## EXERCISE DATA
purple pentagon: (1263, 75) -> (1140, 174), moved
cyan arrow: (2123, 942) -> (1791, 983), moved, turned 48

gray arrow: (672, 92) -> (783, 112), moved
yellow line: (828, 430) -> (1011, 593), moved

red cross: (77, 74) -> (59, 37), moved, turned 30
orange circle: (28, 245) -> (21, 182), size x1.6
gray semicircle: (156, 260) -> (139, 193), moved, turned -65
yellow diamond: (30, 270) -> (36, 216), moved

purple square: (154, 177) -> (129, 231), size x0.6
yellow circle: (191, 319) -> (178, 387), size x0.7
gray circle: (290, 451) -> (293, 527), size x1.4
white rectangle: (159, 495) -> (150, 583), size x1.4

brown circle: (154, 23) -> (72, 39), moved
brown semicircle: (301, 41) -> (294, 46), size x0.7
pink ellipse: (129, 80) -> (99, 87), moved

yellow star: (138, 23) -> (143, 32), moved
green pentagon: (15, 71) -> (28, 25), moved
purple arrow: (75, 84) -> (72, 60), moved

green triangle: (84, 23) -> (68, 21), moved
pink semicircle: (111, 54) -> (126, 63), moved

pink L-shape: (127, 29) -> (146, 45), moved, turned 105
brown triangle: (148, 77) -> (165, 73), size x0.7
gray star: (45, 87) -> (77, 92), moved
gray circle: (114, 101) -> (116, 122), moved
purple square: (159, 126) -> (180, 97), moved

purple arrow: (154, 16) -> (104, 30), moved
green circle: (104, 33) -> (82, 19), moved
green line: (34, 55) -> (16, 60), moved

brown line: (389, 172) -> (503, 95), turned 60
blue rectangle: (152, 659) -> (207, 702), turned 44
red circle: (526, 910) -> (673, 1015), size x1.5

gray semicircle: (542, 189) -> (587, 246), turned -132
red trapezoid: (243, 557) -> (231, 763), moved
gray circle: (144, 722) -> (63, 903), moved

## PROBLEM DESCRIPTION
Write out the material above exactly, leaving out no line.

## RESPONSE TO THIS TASK
purple pentagon: (1263, 75) -> (1140, 174), moved
cyan arrow: (2123, 942) -> (1791, 983), moved, turned 48

gray arrow: (672, 92) -> (783, 112), moved
yellow line: (828, 430) -> (1011, 593), moved

red cross: (77, 74) -> (59, 37), moved, turned 30
orange circle: (28, 245) -> (21, 182), size x1.6
gray semicircle: (156, 260) -> (139, 193), moved, turned -65
yellow diamond: (30, 270) -> (36, 216), moved

purple square: (154, 177) -> (129, 231), size x0.6
yellow circle: (191, 319) -> (178, 387), size x0.7
gray circle: (290, 451) -> (293, 527), size x1.4
white rectangle: (159, 495) -> (150, 583), size x1.4

brown circle: (154, 23) -> (72, 39), moved
brown semicircle: (301, 41) -> (294, 46), size x0.7
pink ellipse: (129, 80) -> (99, 87), moved

yellow star: (138, 23) -> (143, 32), moved
green pentagon: (15, 71) -> (28, 25), moved
purple arrow: (75, 84) -> (72, 60), moved

green triangle: (84, 23) -> (68, 21), moved
pink semicircle: (111, 54) -> (126, 63), moved

pink L-shape: (127, 29) -> (146, 45), moved, turned 105
brown triangle: (148, 77) -> (165, 73), size x0.7
gray star: (45, 87) -> (77, 92), moved
gray circle: (114, 101) -> (116, 122), moved
purple square: (159, 126) -> (180, 97), moved

purple arrow: (154, 16) -> (104, 30), moved
green circle: (104, 33) -> (82, 19), moved
green line: (34, 55) -> (16, 60), moved

brown line: (389, 172) -> (503, 95), turned 60
blue rectangle: (152, 659) -> (207, 702), turned 44
red circle: (526, 910) -> (673, 1015), size x1.5

gray semicircle: (542, 189) -> (587, 246), turned -132
red trapezoid: (243, 557) -> (231, 763), moved
gray circle: (144, 722) -> (63, 903), moved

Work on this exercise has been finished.